▶ Available data
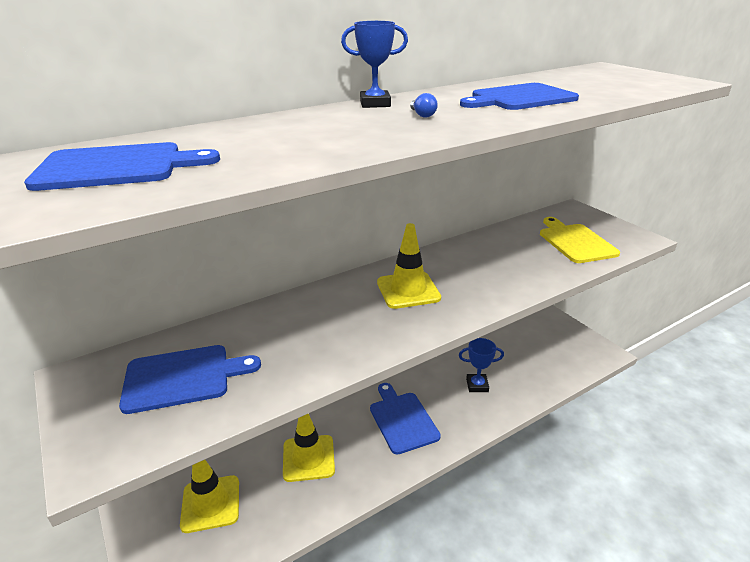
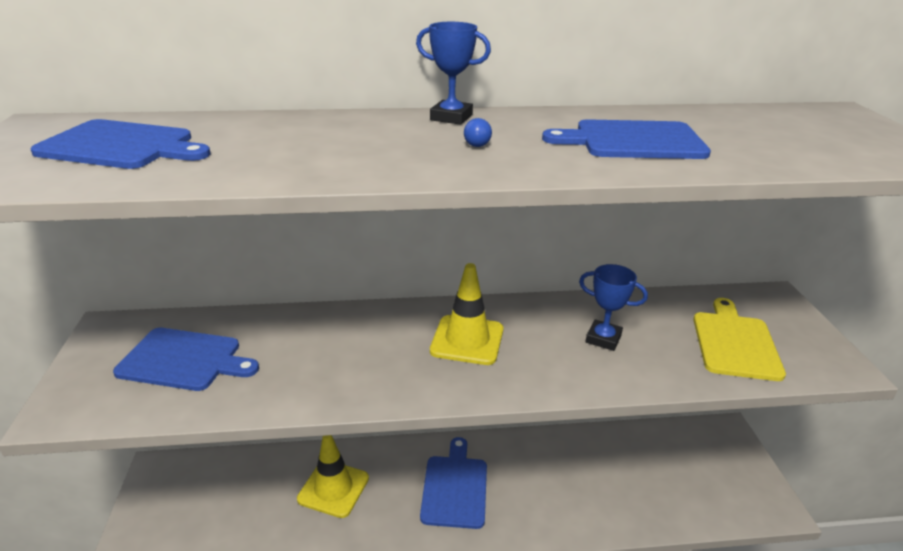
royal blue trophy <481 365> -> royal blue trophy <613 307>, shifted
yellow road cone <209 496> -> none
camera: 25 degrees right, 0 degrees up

▶ Task directions
Drop every picture from the data, then output all the rest exactly.

▶ Completed exercise
royal blue trophy <481 365> -> royal blue trophy <613 307>, shifted
yellow road cone <209 496> -> none
camera: 25 degrees right, 0 degrees up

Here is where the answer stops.